### Dataset records
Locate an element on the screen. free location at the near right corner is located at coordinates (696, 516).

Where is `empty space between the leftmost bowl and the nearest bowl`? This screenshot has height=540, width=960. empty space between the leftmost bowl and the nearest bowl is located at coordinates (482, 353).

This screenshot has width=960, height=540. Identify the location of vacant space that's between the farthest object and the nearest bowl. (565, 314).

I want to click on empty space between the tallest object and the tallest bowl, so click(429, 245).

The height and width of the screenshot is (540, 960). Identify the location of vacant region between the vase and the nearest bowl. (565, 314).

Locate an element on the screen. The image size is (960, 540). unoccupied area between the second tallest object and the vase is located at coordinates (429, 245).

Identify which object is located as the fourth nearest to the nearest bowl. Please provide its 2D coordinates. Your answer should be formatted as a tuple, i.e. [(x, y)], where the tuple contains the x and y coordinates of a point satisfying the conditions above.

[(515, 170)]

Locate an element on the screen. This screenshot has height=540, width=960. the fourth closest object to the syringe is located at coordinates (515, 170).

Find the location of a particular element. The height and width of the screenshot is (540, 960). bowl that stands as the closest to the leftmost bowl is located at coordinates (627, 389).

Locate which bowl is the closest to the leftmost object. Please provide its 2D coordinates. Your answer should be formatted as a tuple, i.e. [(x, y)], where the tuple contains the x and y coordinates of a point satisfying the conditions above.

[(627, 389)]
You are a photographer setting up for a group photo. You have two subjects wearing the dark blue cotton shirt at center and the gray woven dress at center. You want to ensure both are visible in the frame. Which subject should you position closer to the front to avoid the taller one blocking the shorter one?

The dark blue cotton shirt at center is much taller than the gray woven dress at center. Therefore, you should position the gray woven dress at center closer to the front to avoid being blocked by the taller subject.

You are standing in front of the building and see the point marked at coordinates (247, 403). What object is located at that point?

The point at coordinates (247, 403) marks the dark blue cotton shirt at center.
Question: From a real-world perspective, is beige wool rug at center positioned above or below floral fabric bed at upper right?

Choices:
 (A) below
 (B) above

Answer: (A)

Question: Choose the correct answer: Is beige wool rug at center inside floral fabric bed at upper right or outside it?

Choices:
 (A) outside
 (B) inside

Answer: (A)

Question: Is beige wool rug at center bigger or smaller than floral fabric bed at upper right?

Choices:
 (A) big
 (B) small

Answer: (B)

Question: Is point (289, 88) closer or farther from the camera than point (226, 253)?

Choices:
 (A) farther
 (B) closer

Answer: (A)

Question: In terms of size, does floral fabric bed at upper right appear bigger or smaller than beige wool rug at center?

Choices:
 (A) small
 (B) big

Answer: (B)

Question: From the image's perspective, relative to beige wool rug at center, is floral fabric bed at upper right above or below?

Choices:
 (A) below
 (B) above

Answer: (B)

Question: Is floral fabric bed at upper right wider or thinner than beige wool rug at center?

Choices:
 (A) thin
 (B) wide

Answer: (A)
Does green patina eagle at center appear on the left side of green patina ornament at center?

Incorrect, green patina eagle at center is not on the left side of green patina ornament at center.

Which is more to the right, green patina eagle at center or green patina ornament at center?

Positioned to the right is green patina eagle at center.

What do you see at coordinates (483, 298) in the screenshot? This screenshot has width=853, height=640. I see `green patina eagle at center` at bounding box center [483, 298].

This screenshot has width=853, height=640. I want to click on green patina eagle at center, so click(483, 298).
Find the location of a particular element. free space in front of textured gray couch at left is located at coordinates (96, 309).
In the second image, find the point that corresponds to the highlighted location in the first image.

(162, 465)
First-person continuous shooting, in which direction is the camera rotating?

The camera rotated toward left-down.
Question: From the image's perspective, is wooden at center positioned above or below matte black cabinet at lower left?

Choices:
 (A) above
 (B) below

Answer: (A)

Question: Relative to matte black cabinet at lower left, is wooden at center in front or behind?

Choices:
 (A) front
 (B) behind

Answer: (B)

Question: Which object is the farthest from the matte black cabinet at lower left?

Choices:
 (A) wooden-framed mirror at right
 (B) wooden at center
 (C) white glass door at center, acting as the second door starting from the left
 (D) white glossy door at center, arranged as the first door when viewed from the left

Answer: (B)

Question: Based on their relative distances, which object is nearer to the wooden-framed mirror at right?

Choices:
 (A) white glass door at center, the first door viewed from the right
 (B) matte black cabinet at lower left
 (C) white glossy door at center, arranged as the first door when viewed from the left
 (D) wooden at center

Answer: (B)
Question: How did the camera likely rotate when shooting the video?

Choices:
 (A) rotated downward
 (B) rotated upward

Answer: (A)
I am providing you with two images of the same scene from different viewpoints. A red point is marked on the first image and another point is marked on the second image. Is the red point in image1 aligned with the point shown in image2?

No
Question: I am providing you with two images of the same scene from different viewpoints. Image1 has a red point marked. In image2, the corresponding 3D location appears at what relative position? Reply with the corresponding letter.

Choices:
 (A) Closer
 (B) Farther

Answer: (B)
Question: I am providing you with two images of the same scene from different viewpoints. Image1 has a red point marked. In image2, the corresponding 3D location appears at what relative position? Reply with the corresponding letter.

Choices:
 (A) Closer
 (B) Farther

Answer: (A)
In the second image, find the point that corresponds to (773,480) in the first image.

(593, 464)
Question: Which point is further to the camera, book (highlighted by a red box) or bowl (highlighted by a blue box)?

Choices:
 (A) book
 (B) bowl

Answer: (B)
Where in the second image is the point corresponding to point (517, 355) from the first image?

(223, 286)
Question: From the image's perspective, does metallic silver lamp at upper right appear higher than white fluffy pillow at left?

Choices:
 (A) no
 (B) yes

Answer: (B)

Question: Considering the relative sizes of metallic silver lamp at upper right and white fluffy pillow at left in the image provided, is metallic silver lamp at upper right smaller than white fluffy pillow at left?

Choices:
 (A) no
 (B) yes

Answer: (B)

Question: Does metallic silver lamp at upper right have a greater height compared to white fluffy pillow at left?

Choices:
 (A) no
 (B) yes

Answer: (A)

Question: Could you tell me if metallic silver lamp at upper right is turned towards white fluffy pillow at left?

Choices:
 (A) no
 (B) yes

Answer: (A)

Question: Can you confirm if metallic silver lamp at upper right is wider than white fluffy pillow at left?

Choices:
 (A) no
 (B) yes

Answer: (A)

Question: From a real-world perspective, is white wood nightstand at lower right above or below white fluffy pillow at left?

### Given task
Echo all of the entries above word for word, from the first line through the last.

### Answer
Locate an element on the screen. free location at the near right corner is located at coordinates (696, 516).

Where is `empty space between the leftmost bowl and the nearest bowl`? This screenshot has height=540, width=960. empty space between the leftmost bowl and the nearest bowl is located at coordinates (482, 353).

This screenshot has width=960, height=540. Identify the location of vacant space that's between the farthest object and the nearest bowl. (565, 314).

I want to click on empty space between the tallest object and the tallest bowl, so click(429, 245).

The height and width of the screenshot is (540, 960). Identify the location of vacant region between the vase and the nearest bowl. (565, 314).

Locate an element on the screen. The image size is (960, 540). unoccupied area between the second tallest object and the vase is located at coordinates (429, 245).

Identify which object is located as the fourth nearest to the nearest bowl. Please provide its 2D coordinates. Your answer should be formatted as a tuple, i.e. [(x, y)], where the tuple contains the x and y coordinates of a point satisfying the conditions above.

[(515, 170)]

Locate an element on the screen. This screenshot has height=540, width=960. the fourth closest object to the syringe is located at coordinates (515, 170).

Find the location of a particular element. The height and width of the screenshot is (540, 960). bowl that stands as the closest to the leftmost bowl is located at coordinates (627, 389).

Locate which bowl is the closest to the leftmost object. Please provide its 2D coordinates. Your answer should be formatted as a tuple, i.e. [(x, y)], where the tuple contains the x and y coordinates of a point satisfying the conditions above.

[(627, 389)]
You are a photographer setting up for a group photo. You have two subjects wearing the dark blue cotton shirt at center and the gray woven dress at center. You want to ensure both are visible in the frame. Which subject should you position closer to the front to avoid the taller one blocking the shorter one?

The dark blue cotton shirt at center is much taller than the gray woven dress at center. Therefore, you should position the gray woven dress at center closer to the front to avoid being blocked by the taller subject.

You are standing in front of the building and see the point marked at coordinates (247, 403). What object is located at that point?

The point at coordinates (247, 403) marks the dark blue cotton shirt at center.
Question: From a real-world perspective, is beige wool rug at center positioned above or below floral fabric bed at upper right?

Choices:
 (A) below
 (B) above

Answer: (A)

Question: Choose the correct answer: Is beige wool rug at center inside floral fabric bed at upper right or outside it?

Choices:
 (A) outside
 (B) inside

Answer: (A)

Question: Is beige wool rug at center bigger or smaller than floral fabric bed at upper right?

Choices:
 (A) big
 (B) small

Answer: (B)

Question: Is point (289, 88) closer or farther from the camera than point (226, 253)?

Choices:
 (A) farther
 (B) closer

Answer: (A)

Question: In terms of size, does floral fabric bed at upper right appear bigger or smaller than beige wool rug at center?

Choices:
 (A) small
 (B) big

Answer: (B)

Question: From the image's perspective, relative to beige wool rug at center, is floral fabric bed at upper right above or below?

Choices:
 (A) below
 (B) above

Answer: (B)

Question: Is floral fabric bed at upper right wider or thinner than beige wool rug at center?

Choices:
 (A) thin
 (B) wide

Answer: (A)
Does green patina eagle at center appear on the left side of green patina ornament at center?

Incorrect, green patina eagle at center is not on the left side of green patina ornament at center.

Which is more to the right, green patina eagle at center or green patina ornament at center?

Positioned to the right is green patina eagle at center.

What do you see at coordinates (483, 298) in the screenshot? This screenshot has width=853, height=640. I see `green patina eagle at center` at bounding box center [483, 298].

This screenshot has width=853, height=640. I want to click on green patina eagle at center, so click(483, 298).
Find the location of a particular element. free space in front of textured gray couch at left is located at coordinates (96, 309).
In the second image, find the point that corresponds to the highlighted location in the first image.

(162, 465)
First-person continuous shooting, in which direction is the camera rotating?

The camera rotated toward left-down.
Question: From the image's perspective, is wooden at center positioned above or below matte black cabinet at lower left?

Choices:
 (A) above
 (B) below

Answer: (A)

Question: Relative to matte black cabinet at lower left, is wooden at center in front or behind?

Choices:
 (A) front
 (B) behind

Answer: (B)

Question: Which object is the farthest from the matte black cabinet at lower left?

Choices:
 (A) wooden-framed mirror at right
 (B) wooden at center
 (C) white glass door at center, acting as the second door starting from the left
 (D) white glossy door at center, arranged as the first door when viewed from the left

Answer: (B)

Question: Based on their relative distances, which object is nearer to the wooden-framed mirror at right?

Choices:
 (A) white glass door at center, the first door viewed from the right
 (B) matte black cabinet at lower left
 (C) white glossy door at center, arranged as the first door when viewed from the left
 (D) wooden at center

Answer: (B)
Question: How did the camera likely rotate when shooting the video?

Choices:
 (A) rotated downward
 (B) rotated upward

Answer: (A)
I am providing you with two images of the same scene from different viewpoints. A red point is marked on the first image and another point is marked on the second image. Is the red point in image1 aligned with the point shown in image2?

No
Question: I am providing you with two images of the same scene from different viewpoints. Image1 has a red point marked. In image2, the corresponding 3D location appears at what relative position? Reply with the corresponding letter.

Choices:
 (A) Closer
 (B) Farther

Answer: (B)
Question: I am providing you with two images of the same scene from different viewpoints. Image1 has a red point marked. In image2, the corresponding 3D location appears at what relative position? Reply with the corresponding letter.

Choices:
 (A) Closer
 (B) Farther

Answer: (A)
In the second image, find the point that corresponds to (773,480) in the first image.

(593, 464)
Question: Which point is further to the camera, book (highlighted by a red box) or bowl (highlighted by a blue box)?

Choices:
 (A) book
 (B) bowl

Answer: (B)
Where in the second image is the point corresponding to point (517, 355) from the first image?

(223, 286)
Question: From the image's perspective, does metallic silver lamp at upper right appear higher than white fluffy pillow at left?

Choices:
 (A) no
 (B) yes

Answer: (B)

Question: Considering the relative sizes of metallic silver lamp at upper right and white fluffy pillow at left in the image provided, is metallic silver lamp at upper right smaller than white fluffy pillow at left?

Choices:
 (A) no
 (B) yes

Answer: (B)

Question: Does metallic silver lamp at upper right have a greater height compared to white fluffy pillow at left?

Choices:
 (A) no
 (B) yes

Answer: (A)

Question: Could you tell me if metallic silver lamp at upper right is turned towards white fluffy pillow at left?

Choices:
 (A) no
 (B) yes

Answer: (A)

Question: Can you confirm if metallic silver lamp at upper right is wider than white fluffy pillow at left?

Choices:
 (A) no
 (B) yes

Answer: (A)

Question: From a real-world perspective, is white wood nightstand at lower right above or below white fluffy pillow at left?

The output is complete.